WHAT NEEDS TO BE DONE:
Give back the line below containing "(497, 296) = (317, 261): none -> yellow pan" and every later line, exactly.

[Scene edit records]
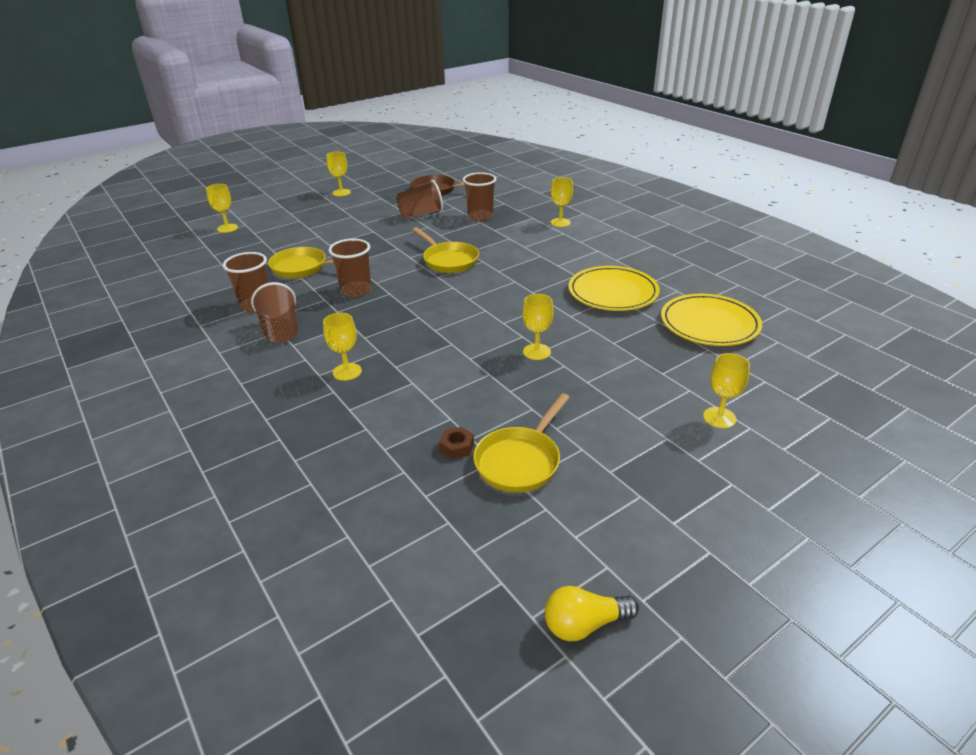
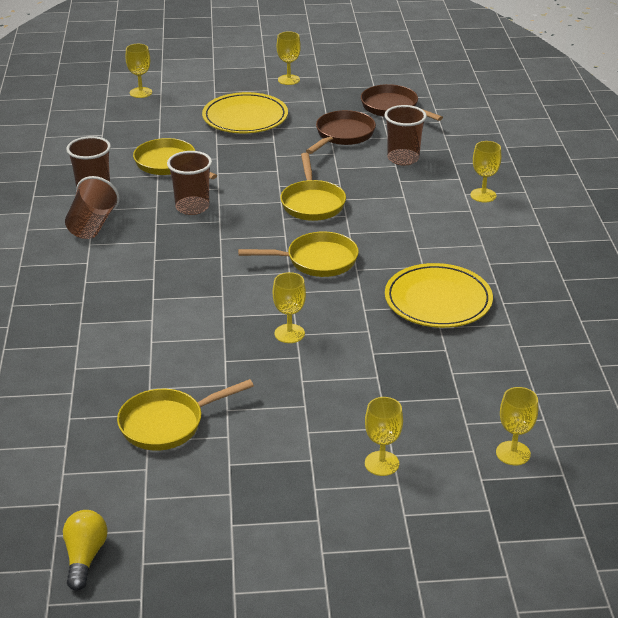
camera: 30 degrees right, 0 degrees up
(347, 372) = (109, 288): yellow goblet -> yellow goblet (513, 453)
(421, 214) = (343, 135): brown cup -> brown pan
(457, 447) = (131, 390): brown nut -> none
(497, 296) = (317, 261): none -> yellow pan
(584, 624) = (85, 557): yellow light bulb -> yellow light bulb turned 75 degrees clockwise
(709, 324) = (495, 372): yellow plate -> yellow plate (245, 117)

RESULT OF THIS EXERCISE:
(497, 296) = (317, 261): none -> yellow pan
(584, 624) = (85, 557): yellow light bulb -> yellow light bulb turned 75 degrees clockwise
(709, 324) = (495, 372): yellow plate -> yellow plate (245, 117)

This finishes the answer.